Your goal: Which lines run from the line with "KEYS3 pin K2: 3V3 -> TX2" to the end of the entries? Write out exactly those, leaving out the pictures.

Working data:
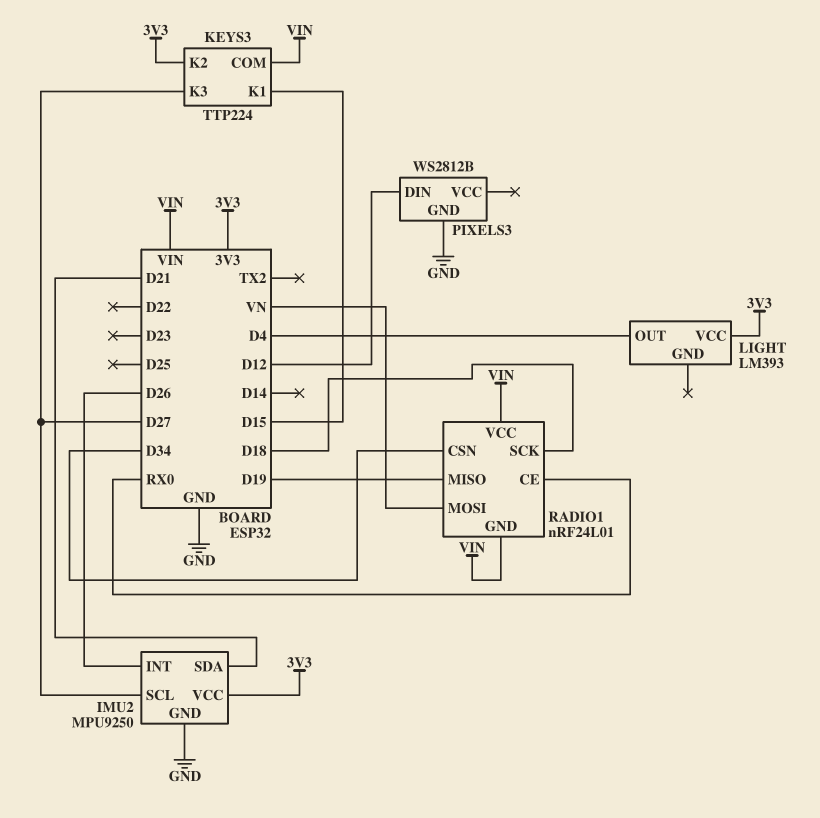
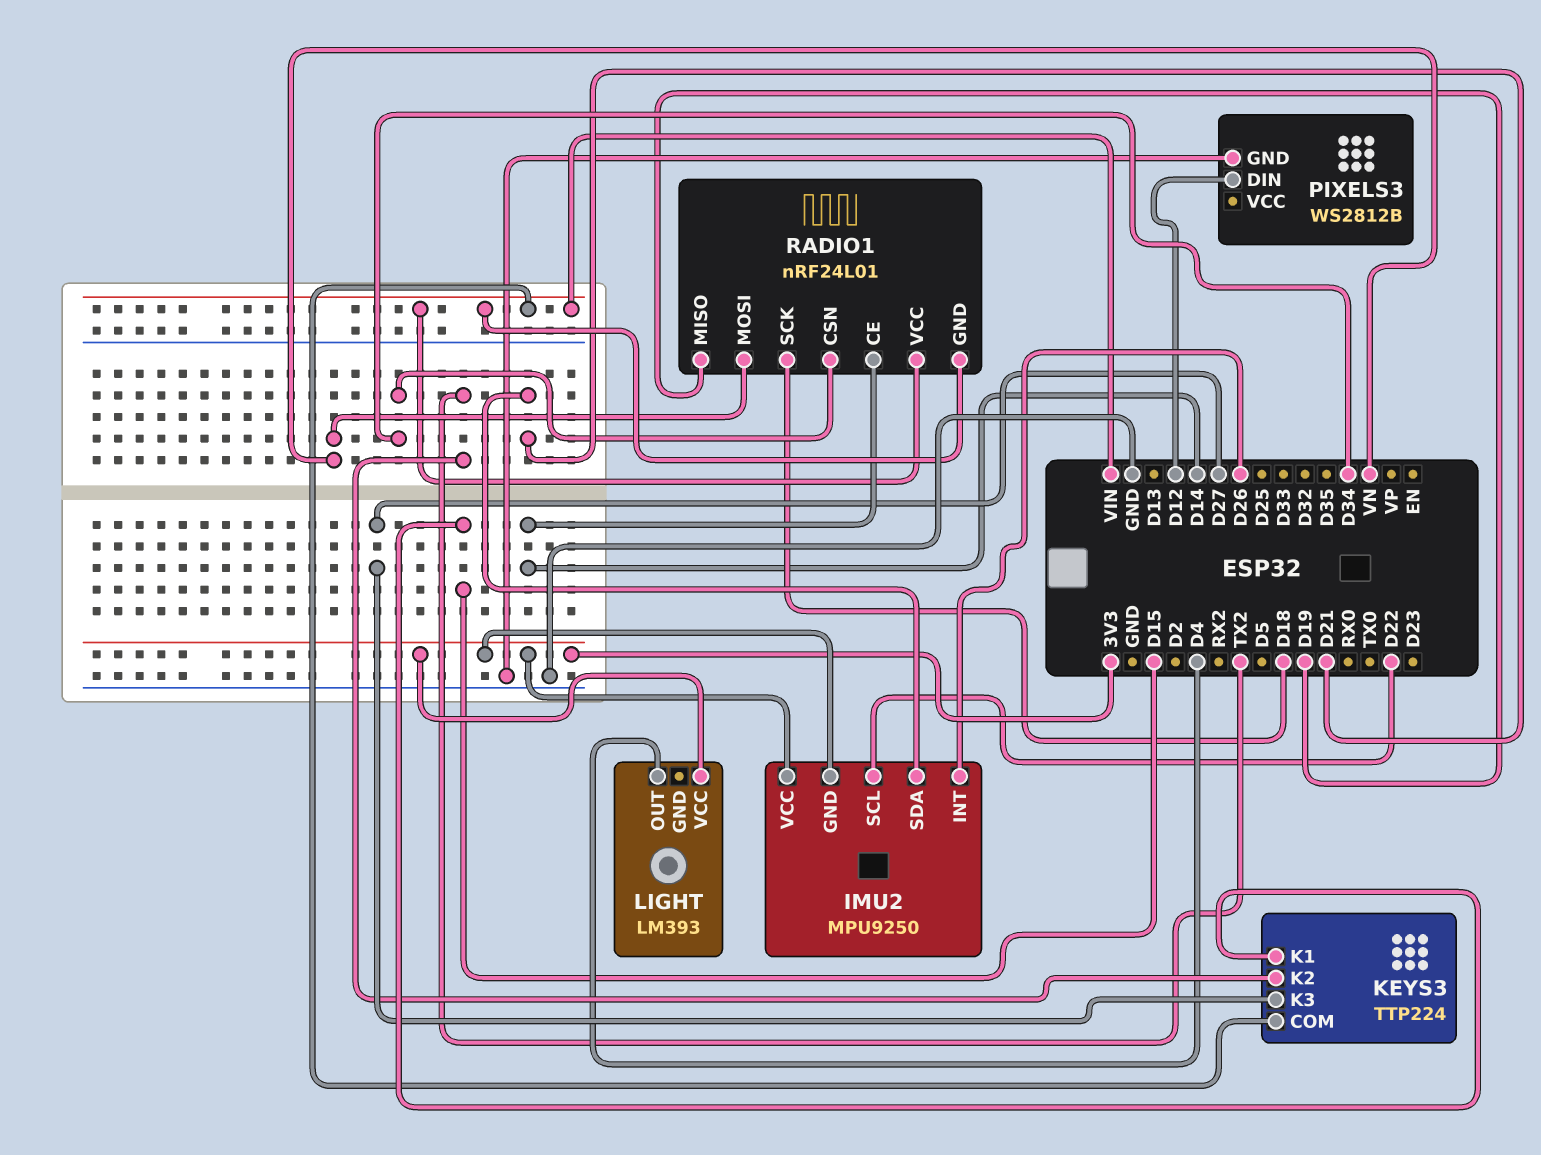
IMU2 pin GND: GND -> 3V3
IMU2 pin SCL: D27 -> D22
KEYS3 pin K2: 3V3 -> TX2
RADIO1 pin CE: RX0 -> D14

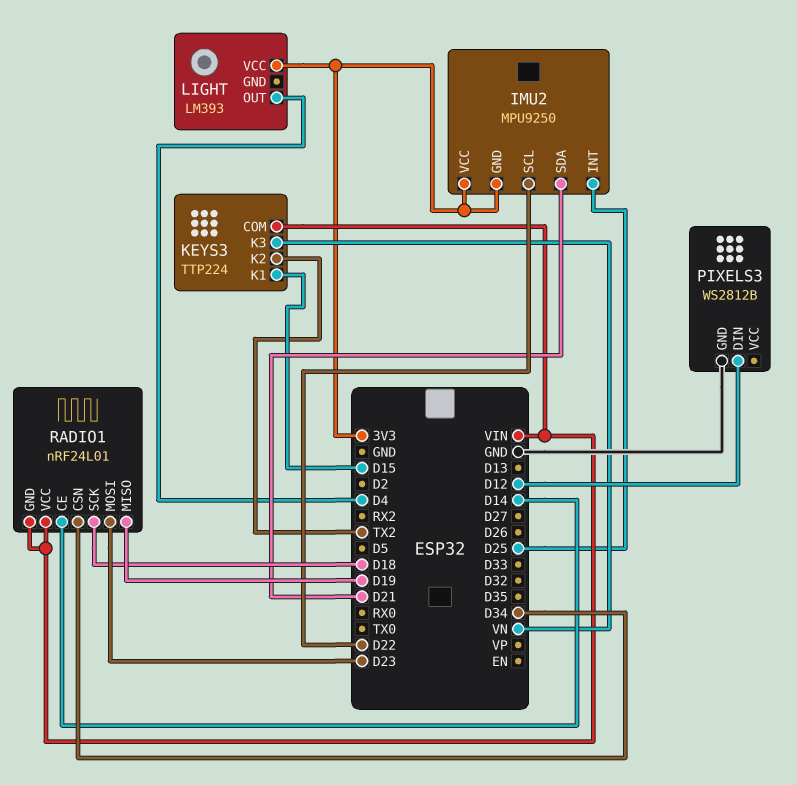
IMU2 pin INT: D26 -> D25
KEYS3 pin K3: D27 -> VN
RADIO1 pin MOSI: VN -> D23

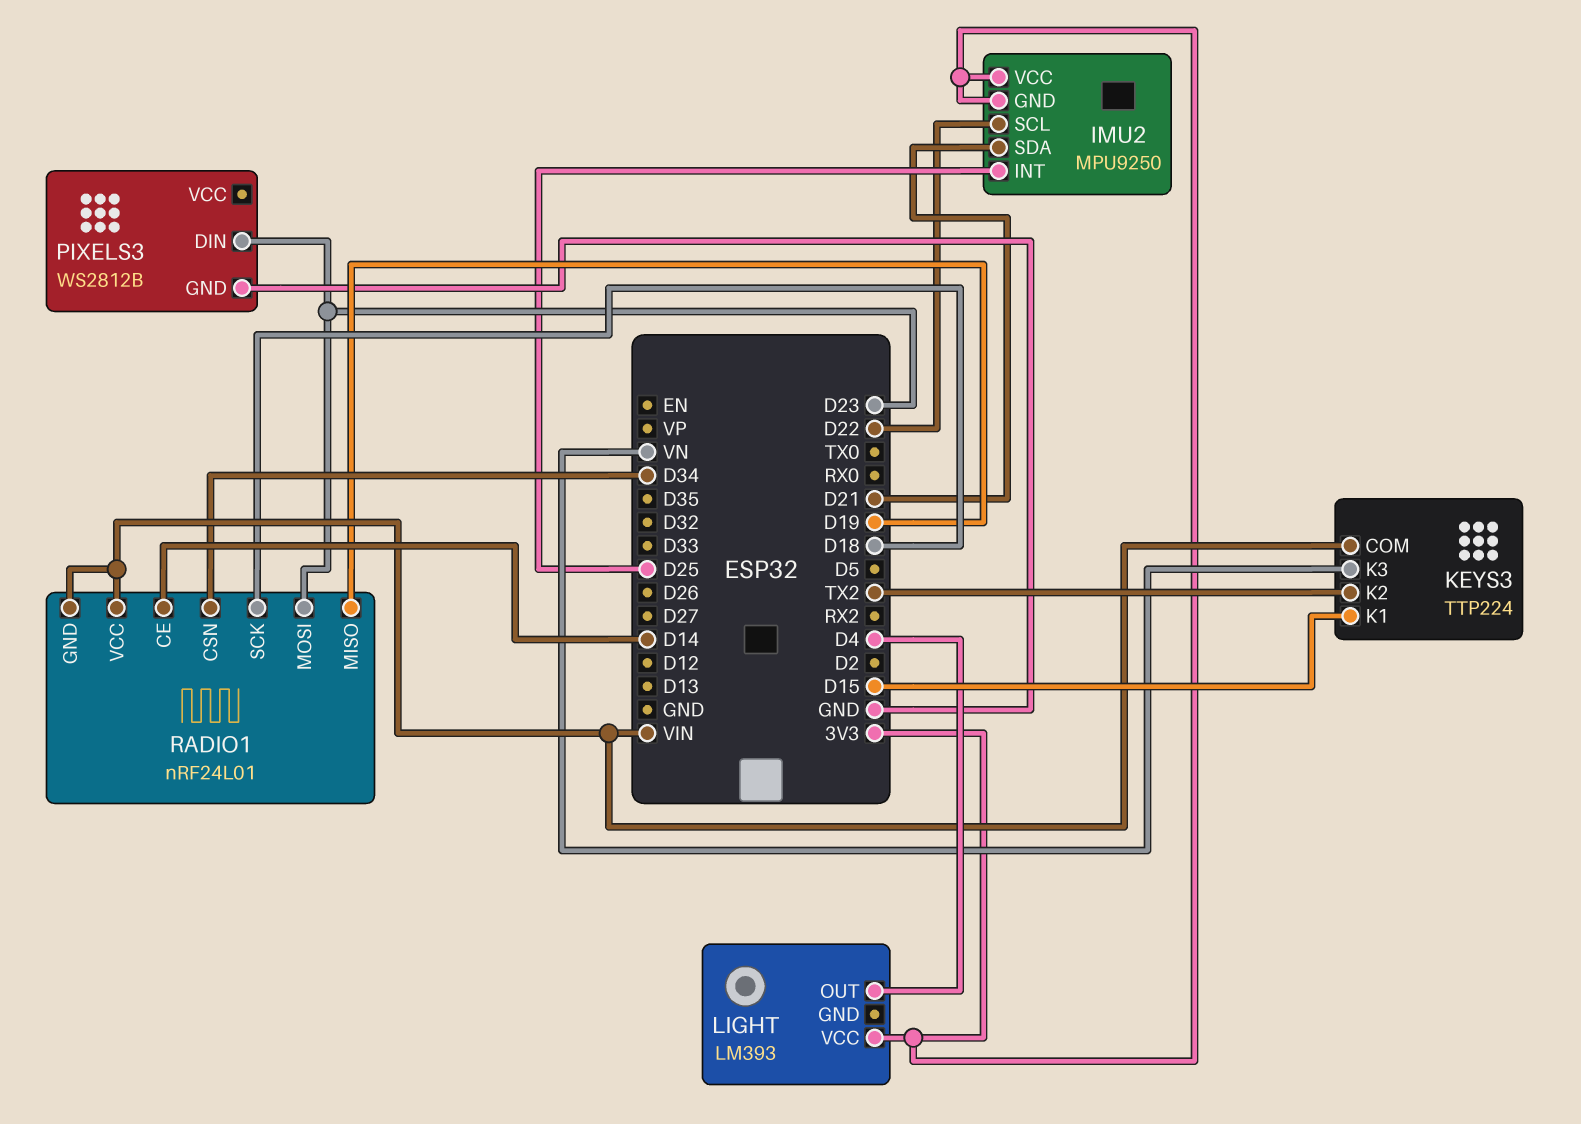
PIXELS3 pin DIN: D12 -> D23

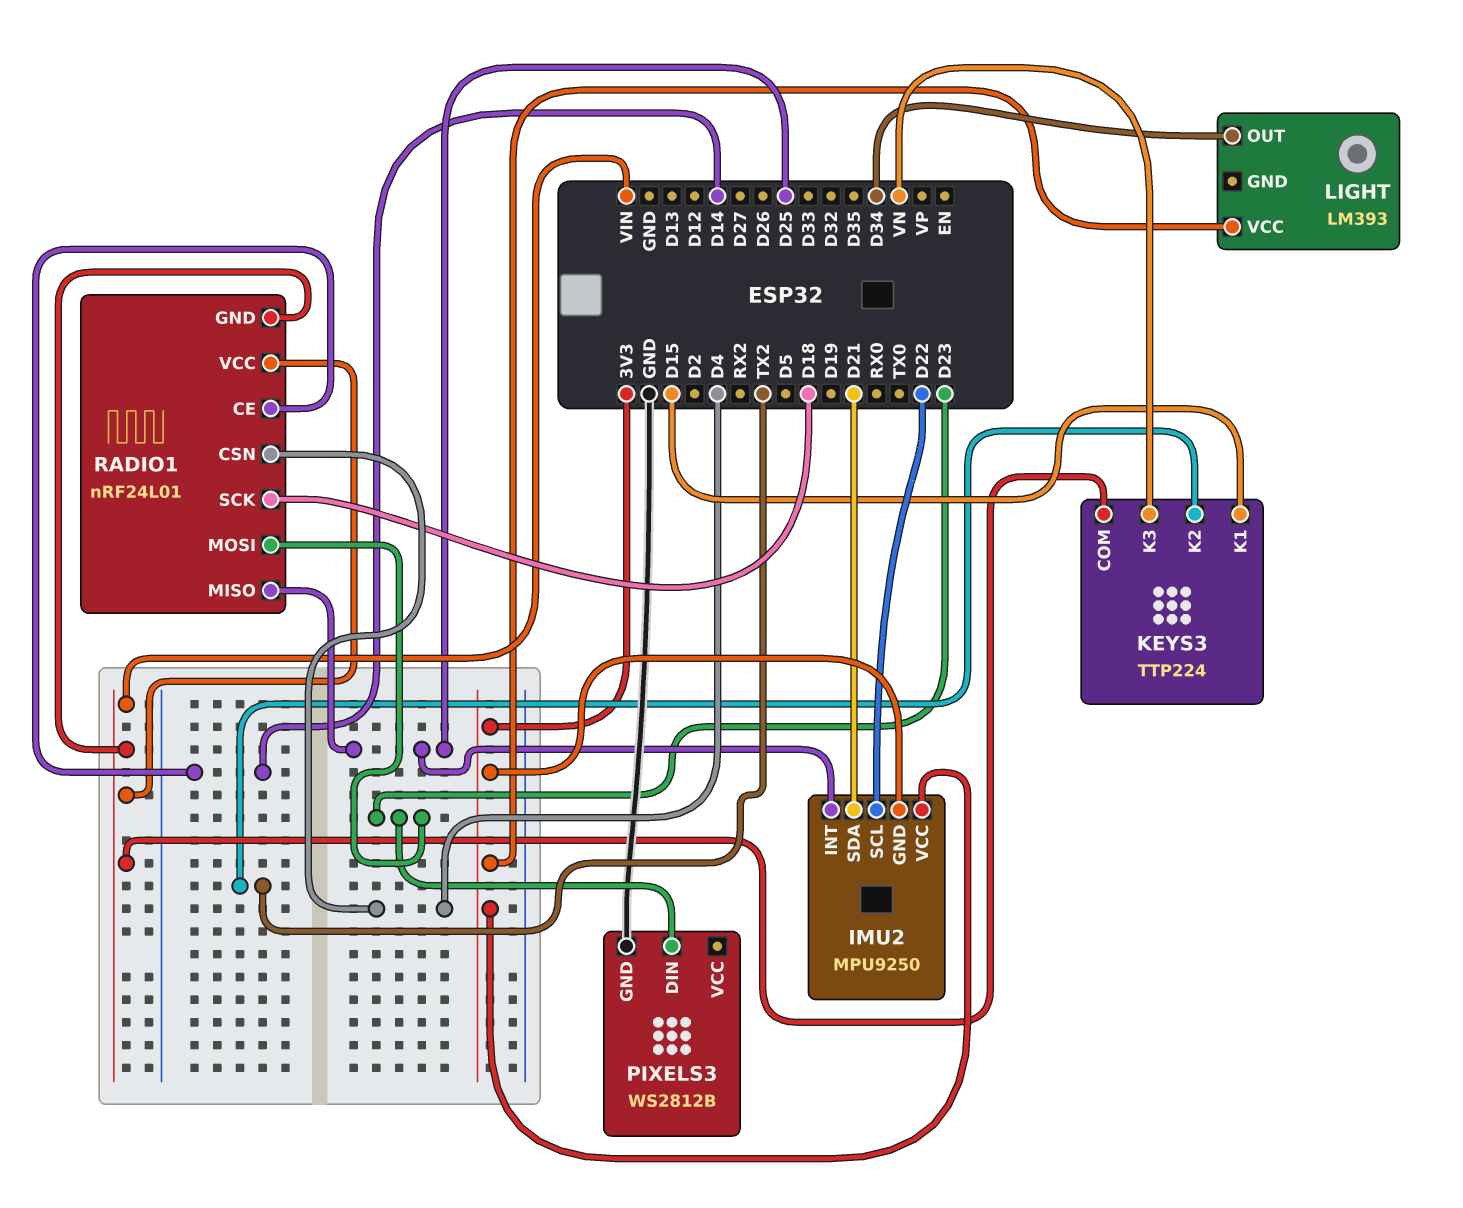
LIGHT pin OUT: D4 -> D34
RADIO1 pin CSN: D34 -> D4
RADIO1 pin MISO: D19 -> D25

Worked solution:
KEYS3 pin K2: 3V3 -> TX2
RADIO1 pin CE: RX0 -> D14

IMU2 pin INT: D26 -> D25
KEYS3 pin K3: D27 -> VN
RADIO1 pin MOSI: VN -> D23

PIXELS3 pin DIN: D12 -> D23

LIGHT pin OUT: D4 -> D34
RADIO1 pin CSN: D34 -> D4
RADIO1 pin MISO: D19 -> D25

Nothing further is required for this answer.